The lines to output run from the first line of the entries below through the line containing "(493, 189) = (601, 347): orange"; copy them exactly and leave out pictures.

↓

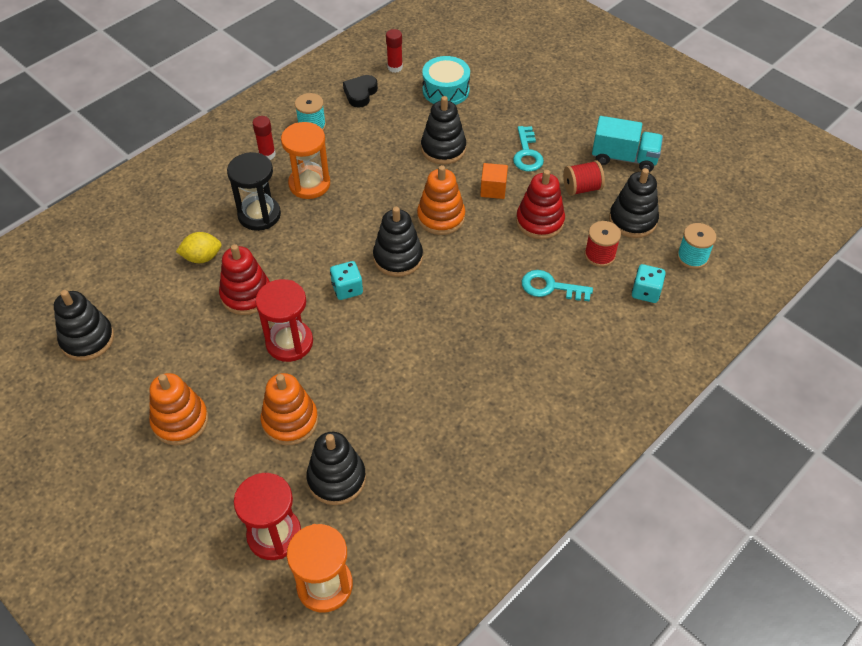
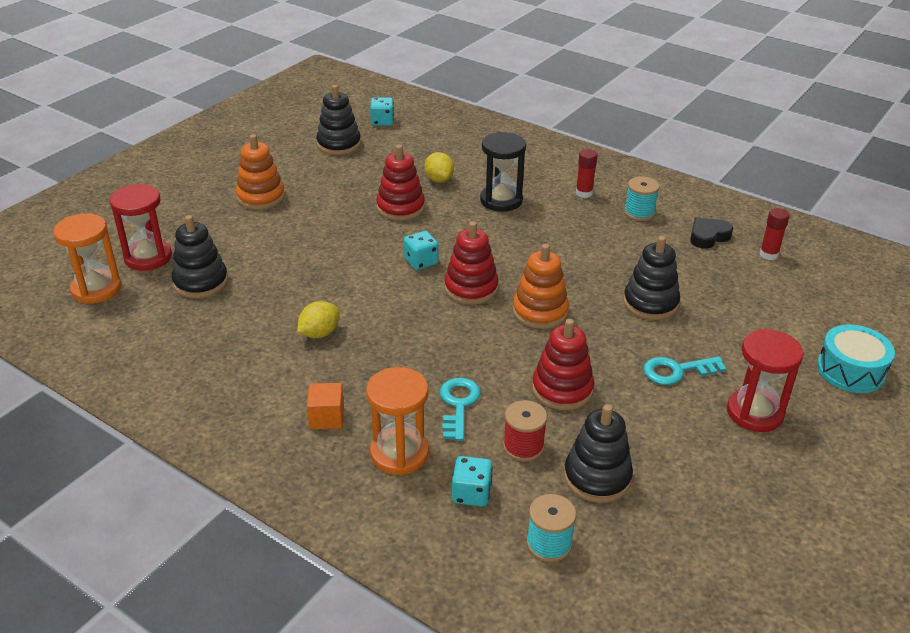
camera: 80 degrees right, 15 degrees down
(51, 293) = (382, 122): none -> turquoise dice
(289, 342) = (349, 238): red hourglass -> red hourglass (754, 412)
(290, 421) = (262, 250): orange stacking toy -> none
(309, 184) = (554, 222): orange hourglass -> orange hourglass (399, 453)
(360, 93) = (708, 236): black heart -> black heart turned 45 degrees counterclockwise
(398, 258) = (471, 288): black stacking toy -> red stacking toy
(442, 376) = (319, 333): none -> yellow lemon
(446, 90) = (753, 296): turquoise drum -> turquoise drum (850, 370)
(493, 189) = (601, 347): orange cube -> orange cube (326, 417)
(581, 188) = (636, 424): red spool -> none
(624, 158) = (716, 465): turquoise truck -> none

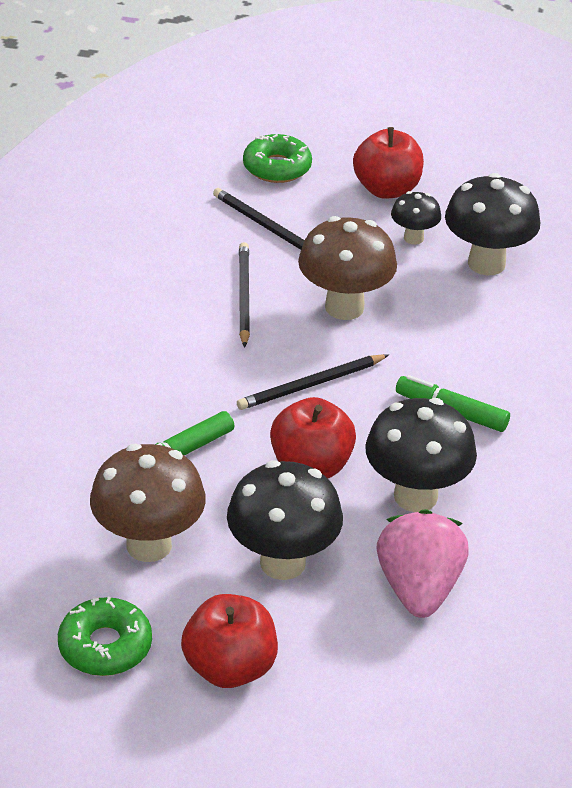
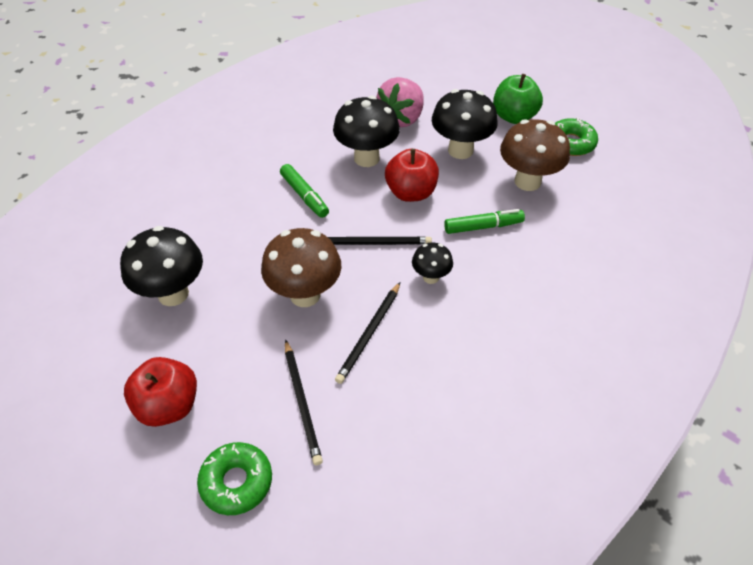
camera: 150 degrees left, 10 degrees up
(230, 668) = (514, 117): red apple -> green apple
(413, 238) = (199, 340): black mushroom -> black mushroom (430, 277)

↑

Exercise response:
camera: 80 degrees right, 15 degrees down
(51, 293) = (382, 122): none -> turquoise dice
(289, 342) = (349, 238): red hourglass -> red hourglass (754, 412)
(290, 421) = (262, 250): orange stacking toy -> none
(309, 184) = (554, 222): orange hourglass -> orange hourglass (399, 453)
(360, 93) = (708, 236): black heart -> black heart turned 45 degrees counterclockwise
(398, 258) = (471, 288): black stacking toy -> red stacking toy
(442, 376) = (319, 333): none -> yellow lemon
(446, 90) = (753, 296): turquoise drum -> turquoise drum (850, 370)
(493, 189) = (601, 347): orange cube -> orange cube (326, 417)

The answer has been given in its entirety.